**What you will do**
Give the lines below again exactly, starting with the line that holds "pink arrow: (103, 58)" and going on through the line that holds "yellow rectangle: (39, 103)".

**Material supplied**
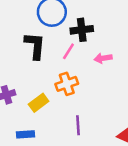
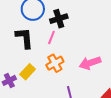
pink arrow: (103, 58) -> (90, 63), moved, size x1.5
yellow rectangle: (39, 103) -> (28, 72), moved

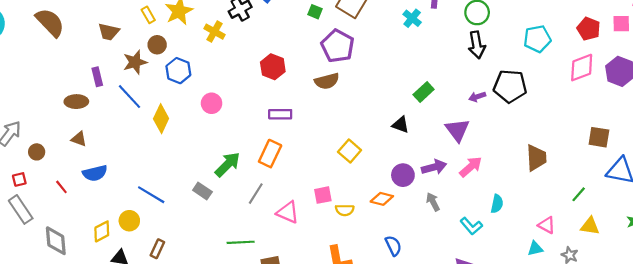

...

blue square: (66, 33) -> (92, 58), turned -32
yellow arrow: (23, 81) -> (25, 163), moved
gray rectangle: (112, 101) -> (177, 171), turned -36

**Reply**
pink arrow: (103, 58) -> (90, 63), moved, size x1.5
yellow rectangle: (39, 103) -> (28, 72), moved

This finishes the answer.